Supplied records START
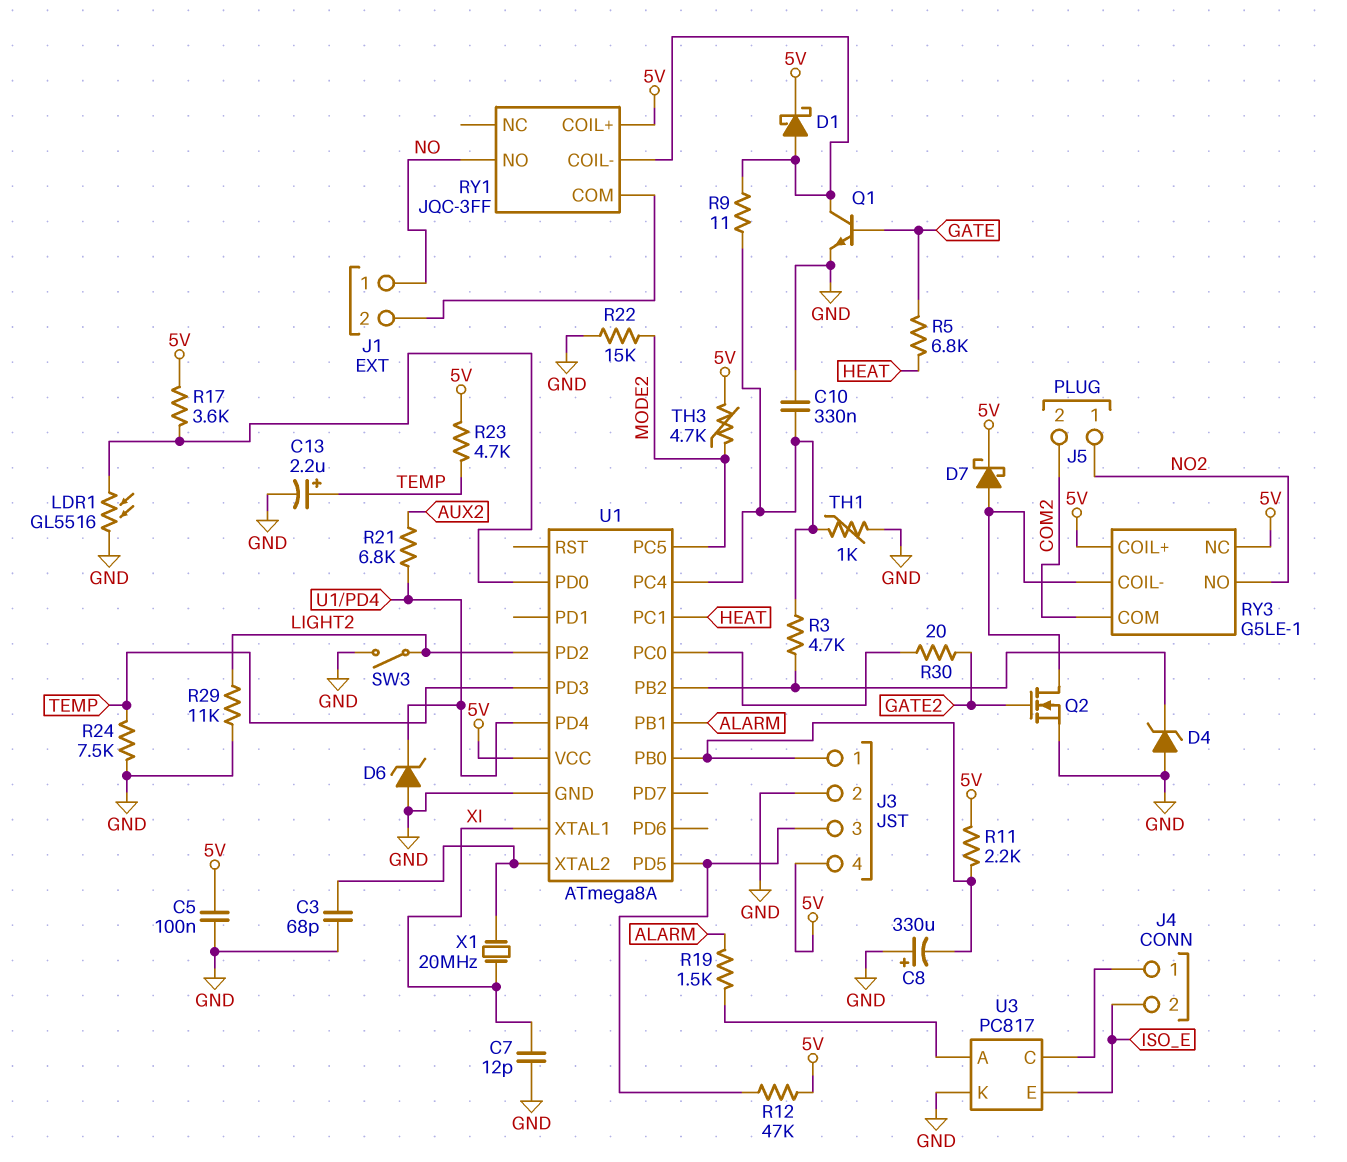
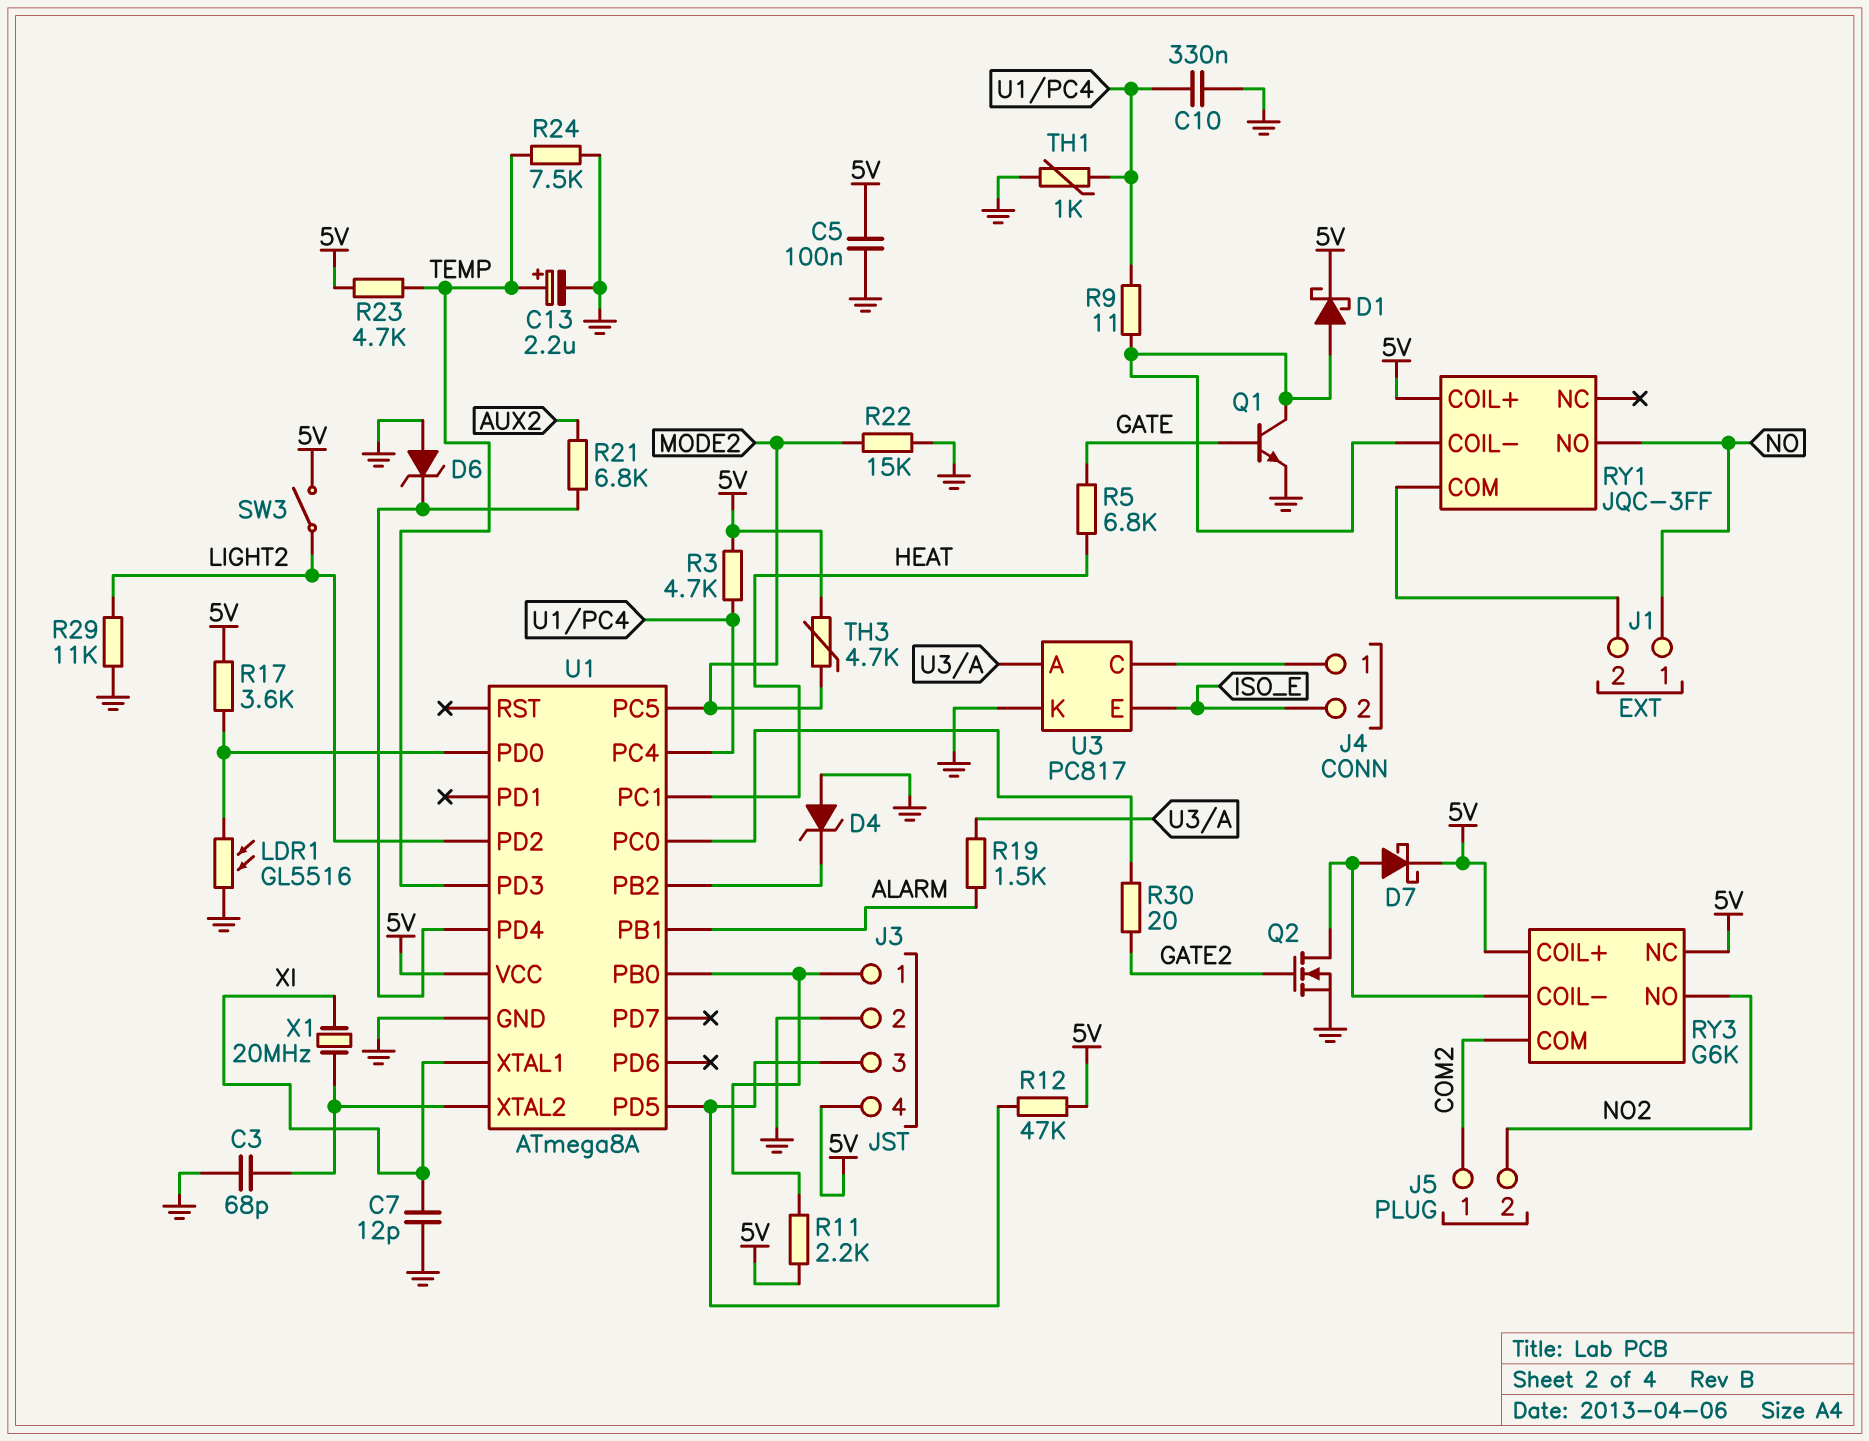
C8: 330uF (plus GND, minus J3/1) -> none
J5 pin 1: NO2 -> COM2
J5 pin 2: COM2 -> NO2
R3: 4.7k (U1/PB2, U1/PC4) -> 4.7k (5V, U1/PC4)
RY3: G5LE-1 -> G6K
SW3: switch (GND, LIGHT2) -> switch (5V, LIGHT2)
Supplied records END
**Aim of the exercise**
The reply should contain all of the data above, word for word, with no pictures.

**Task answer**
C8: 330uF (plus GND, minus J3/1) -> none
J5 pin 1: NO2 -> COM2
J5 pin 2: COM2 -> NO2
R3: 4.7k (U1/PB2, U1/PC4) -> 4.7k (5V, U1/PC4)
RY3: G5LE-1 -> G6K
SW3: switch (GND, LIGHT2) -> switch (5V, LIGHT2)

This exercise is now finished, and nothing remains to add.